# Scene comparison data:
BEGIN

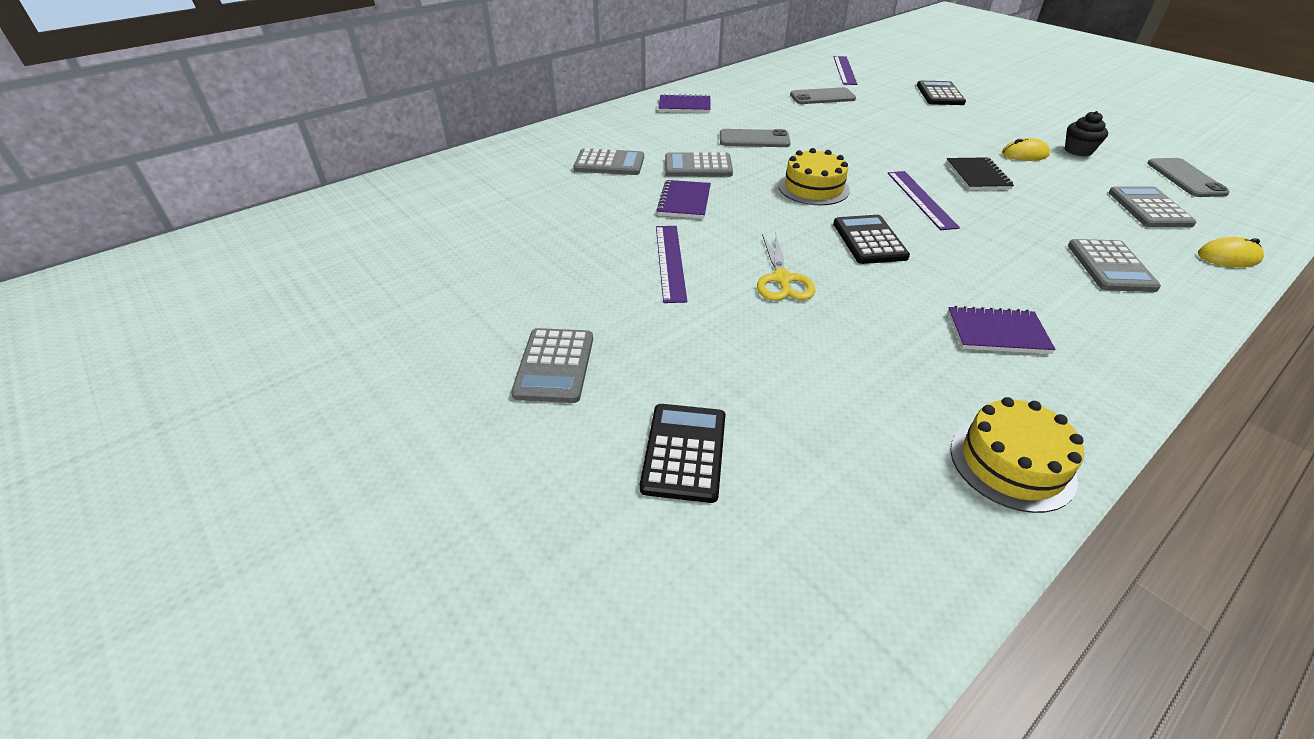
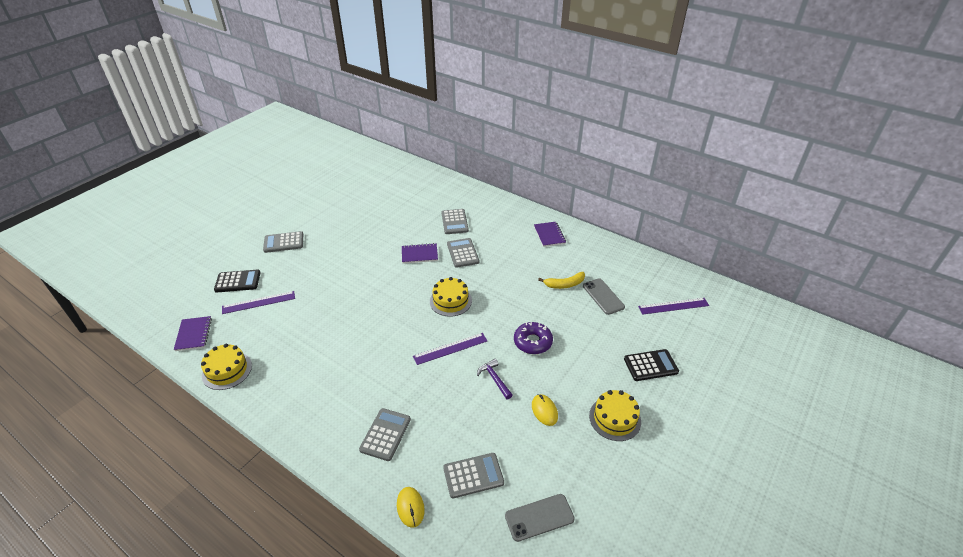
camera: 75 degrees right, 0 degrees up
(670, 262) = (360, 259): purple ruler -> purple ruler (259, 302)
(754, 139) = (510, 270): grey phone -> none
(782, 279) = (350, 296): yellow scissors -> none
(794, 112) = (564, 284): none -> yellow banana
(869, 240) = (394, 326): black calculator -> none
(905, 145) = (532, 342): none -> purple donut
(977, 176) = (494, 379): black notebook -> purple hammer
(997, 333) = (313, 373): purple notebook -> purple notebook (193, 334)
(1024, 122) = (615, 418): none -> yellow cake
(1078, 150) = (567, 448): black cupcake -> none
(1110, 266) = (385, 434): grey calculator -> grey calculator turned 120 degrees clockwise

END
BEGIN

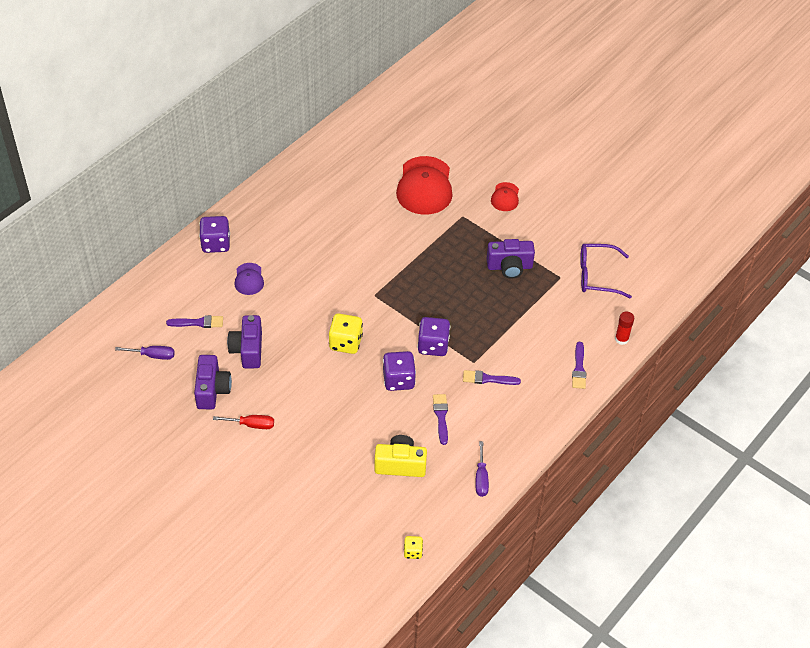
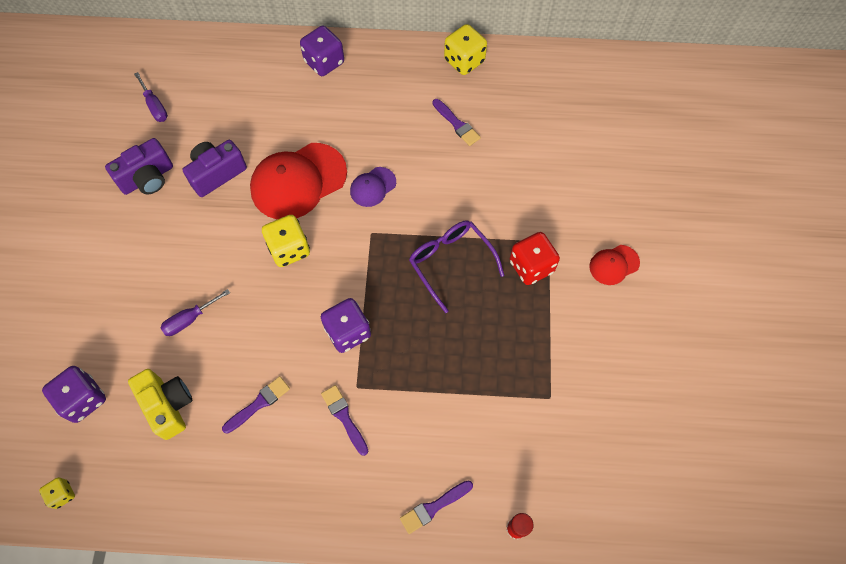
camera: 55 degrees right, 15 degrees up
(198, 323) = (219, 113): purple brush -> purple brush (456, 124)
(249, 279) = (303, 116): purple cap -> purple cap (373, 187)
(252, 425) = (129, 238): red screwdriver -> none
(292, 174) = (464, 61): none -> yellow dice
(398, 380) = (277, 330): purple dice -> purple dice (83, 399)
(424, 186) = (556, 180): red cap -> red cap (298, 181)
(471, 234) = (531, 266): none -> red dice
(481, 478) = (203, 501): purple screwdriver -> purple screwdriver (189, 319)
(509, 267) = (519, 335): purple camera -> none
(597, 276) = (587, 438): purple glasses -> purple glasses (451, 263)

END

# Exercise:
Reproduce, word for word and in full, only the lines above that start at the line with "camera: 75 degrees right, 0 degrees up" and run through the line with "(977, 176) = (494, 379): black", both ends included.

# Output:
camera: 75 degrees right, 0 degrees up
(670, 262) = (360, 259): purple ruler -> purple ruler (259, 302)
(754, 139) = (510, 270): grey phone -> none
(782, 279) = (350, 296): yellow scissors -> none
(794, 112) = (564, 284): none -> yellow banana
(869, 240) = (394, 326): black calculator -> none
(905, 145) = (532, 342): none -> purple donut
(977, 176) = (494, 379): black notebook -> purple hammer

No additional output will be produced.